Instructions for the task
Keeping every character in place, output all the data.

┌─ Records provided

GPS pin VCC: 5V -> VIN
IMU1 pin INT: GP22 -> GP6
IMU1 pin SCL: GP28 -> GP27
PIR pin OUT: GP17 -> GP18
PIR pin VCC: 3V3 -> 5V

└─

Reply to the task
GPS pin VCC: 5V -> VIN
IMU1 pin INT: GP22 -> GP6
IMU1 pin SCL: GP28 -> GP27
PIR pin OUT: GP17 -> GP18
PIR pin VCC: 3V3 -> 5V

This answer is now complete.